▶ The problem
Every record below is to be retyped exactly, with any pictures left out.
Listed entries section start
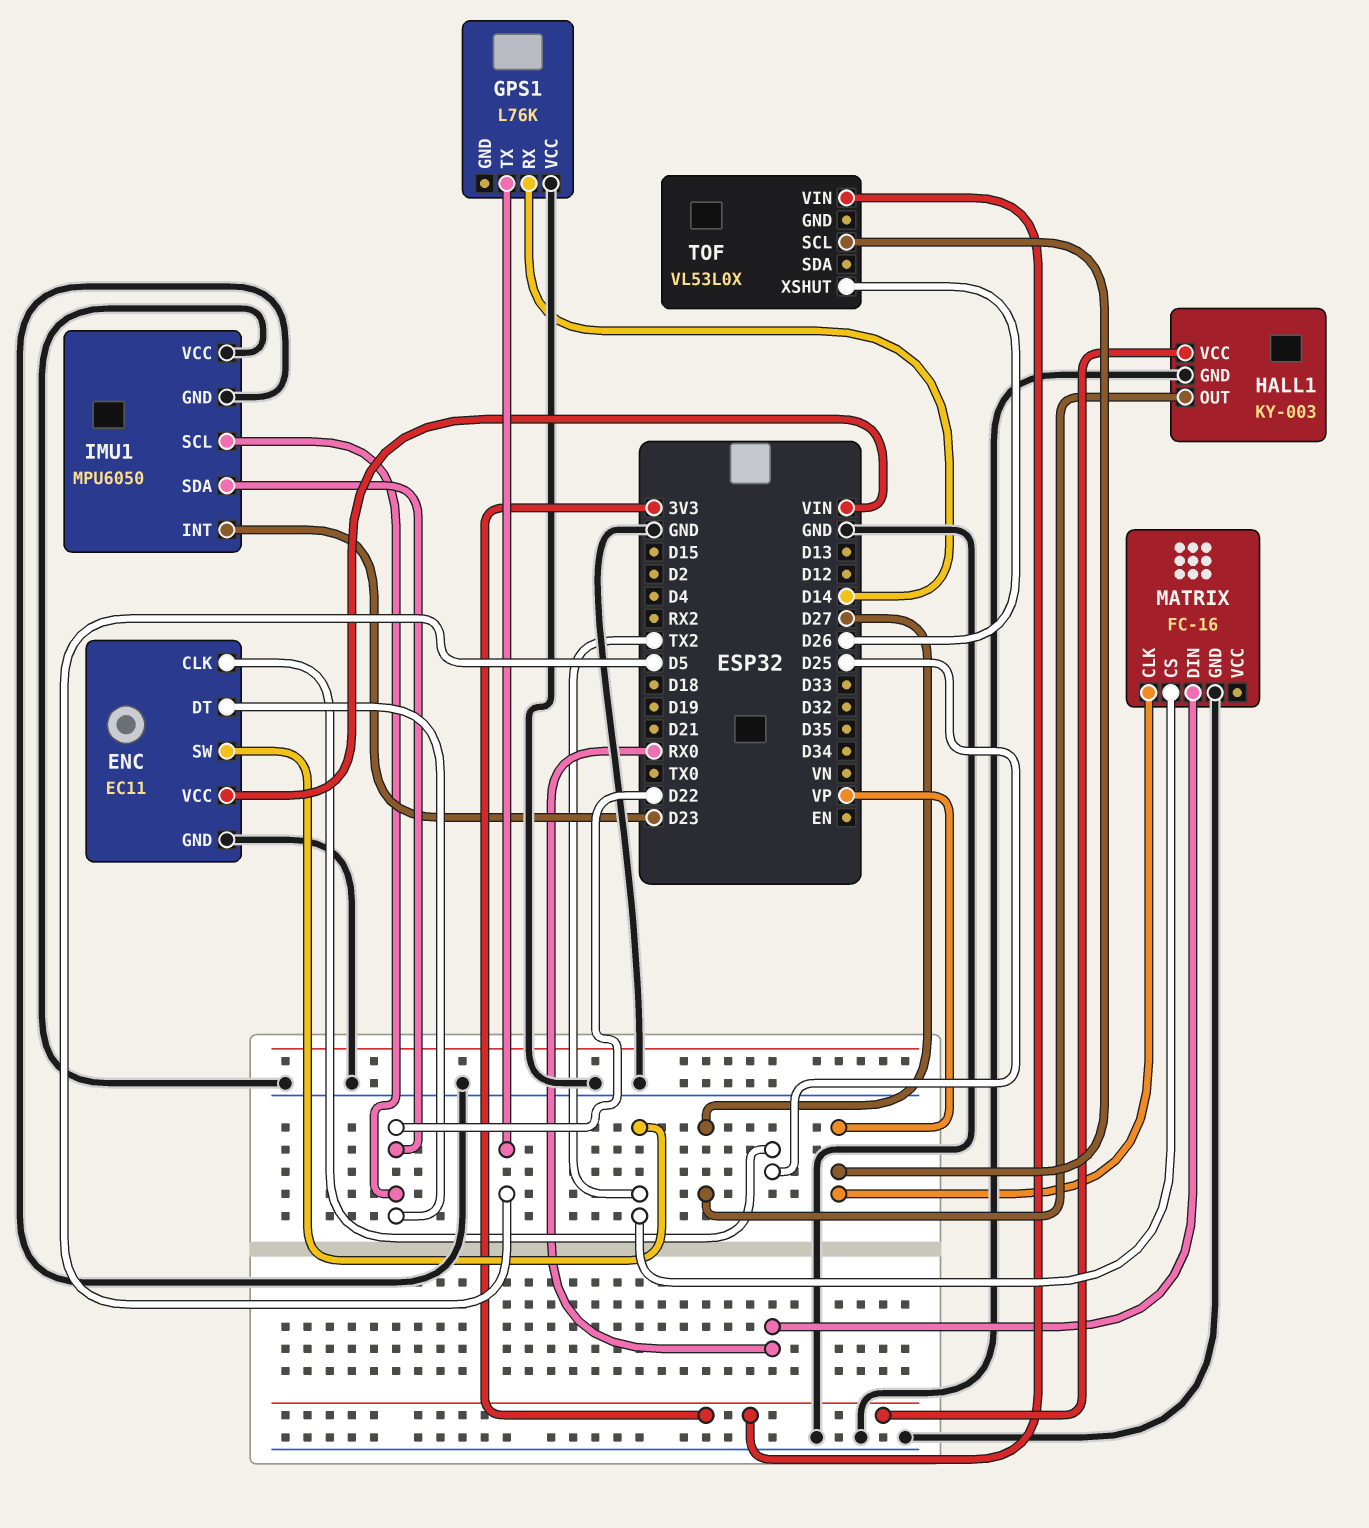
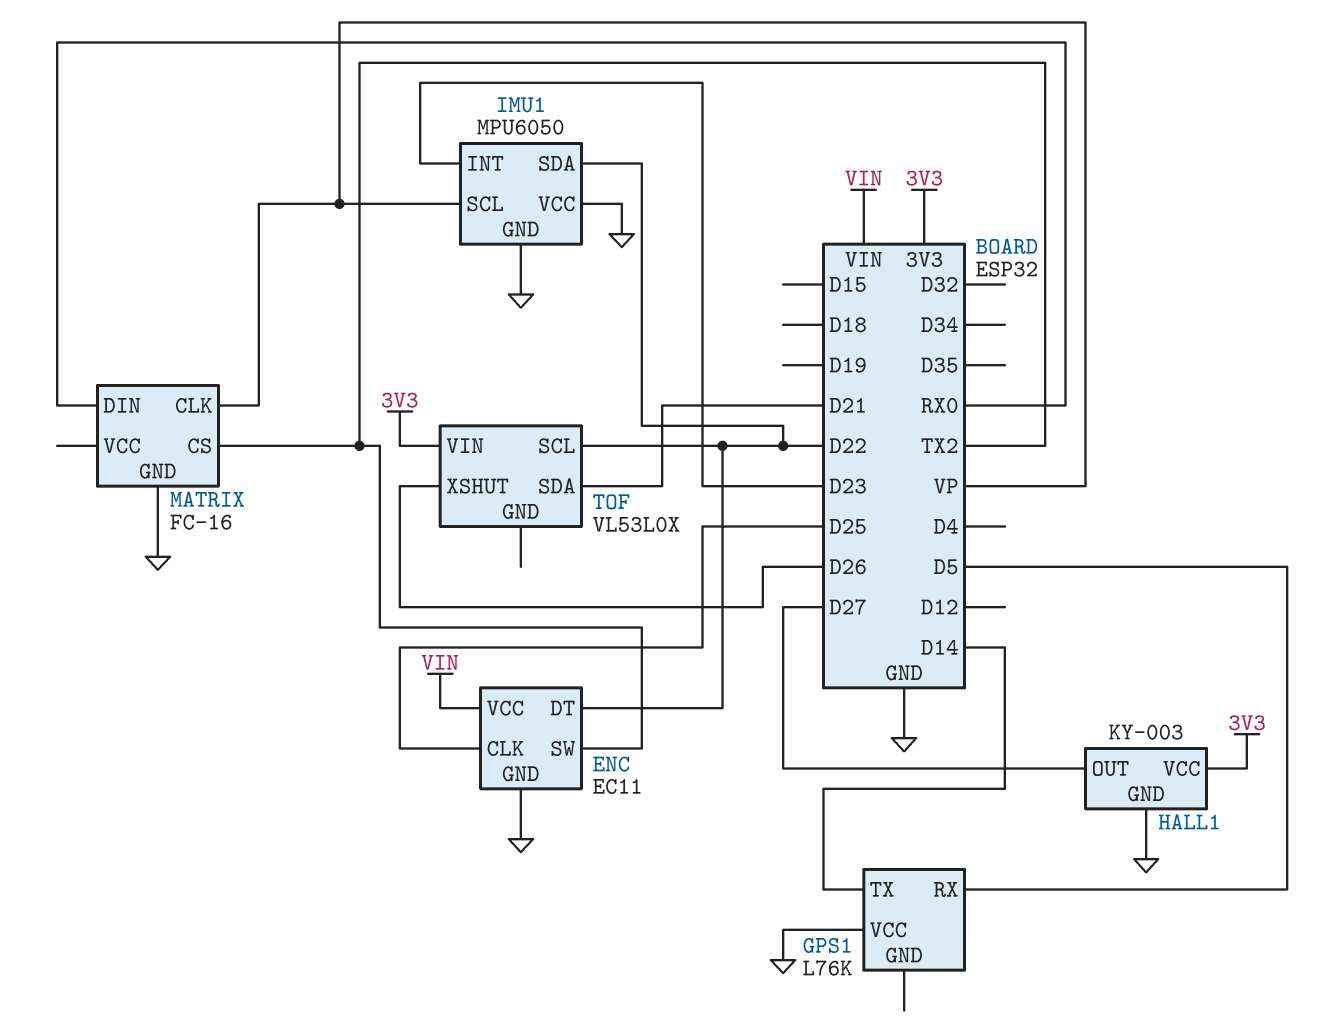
GPS1 pin RX: D14 -> D5
GPS1 pin TX: D5 -> D14
IMU1 pin SCL: D22 -> VP
TOF pin SCL: VP -> D22
TOF pin SDA: none -> D21

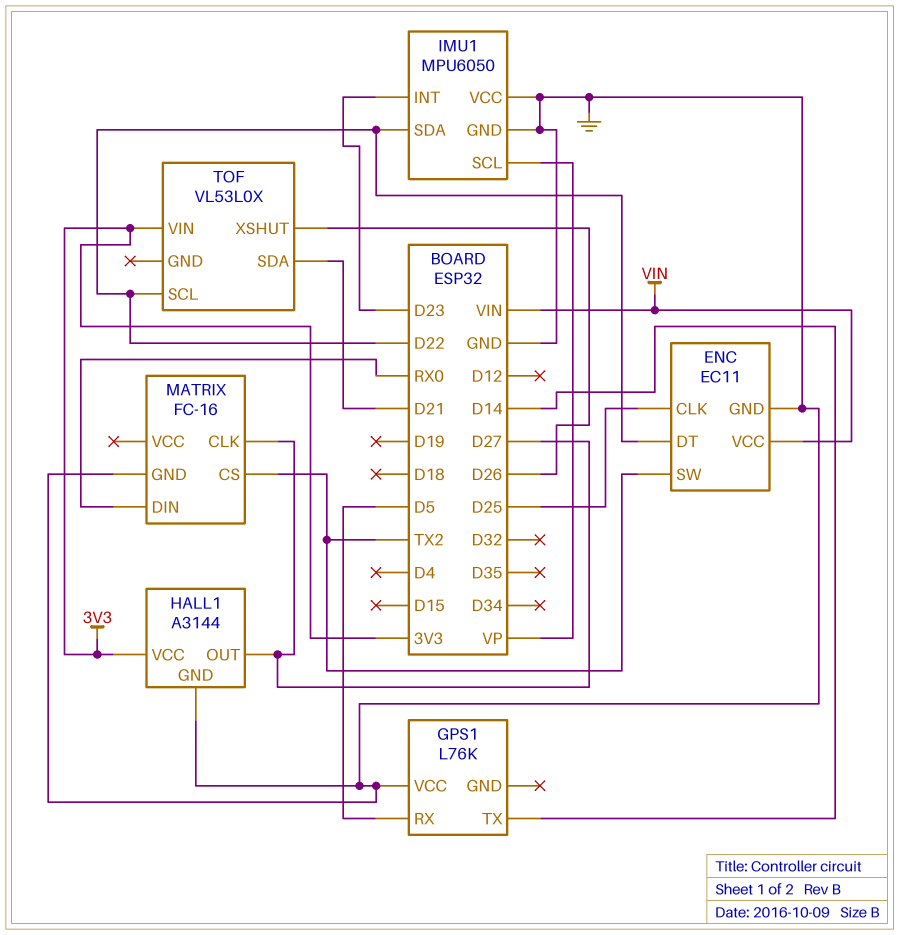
HALL1: KY-003 -> A3144
MATRIX pin CLK: VP -> D27

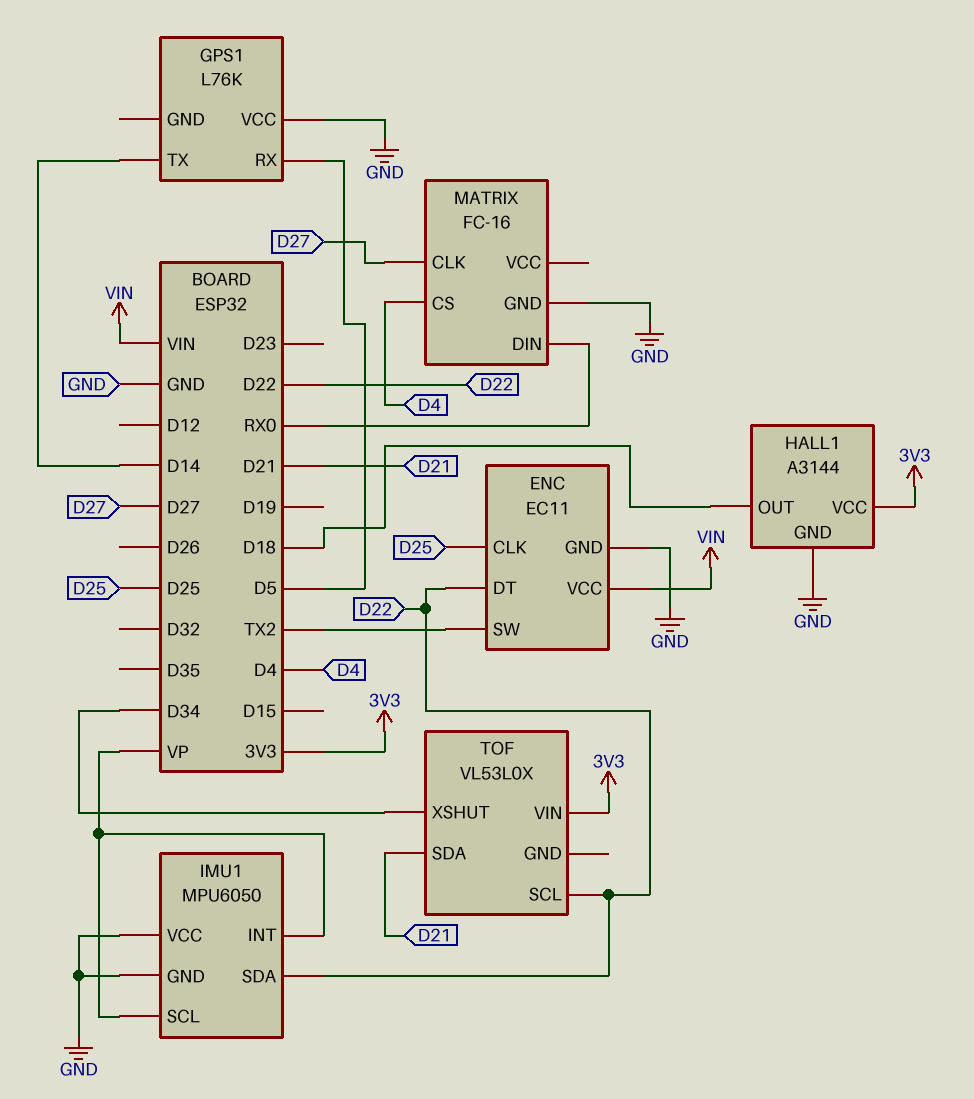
HALL1 pin OUT: D27 -> D18
IMU1 pin INT: D23 -> VP
MATRIX pin CS: TX2 -> D4
TOF pin XSHUT: D26 -> D34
Listed entries section end
▶ Answer box
GPS1 pin RX: D14 -> D5
GPS1 pin TX: D5 -> D14
IMU1 pin SCL: D22 -> VP
TOF pin SCL: VP -> D22
TOF pin SDA: none -> D21

HALL1: KY-003 -> A3144
MATRIX pin CLK: VP -> D27

HALL1 pin OUT: D27 -> D18
IMU1 pin INT: D23 -> VP
MATRIX pin CS: TX2 -> D4
TOF pin XSHUT: D26 -> D34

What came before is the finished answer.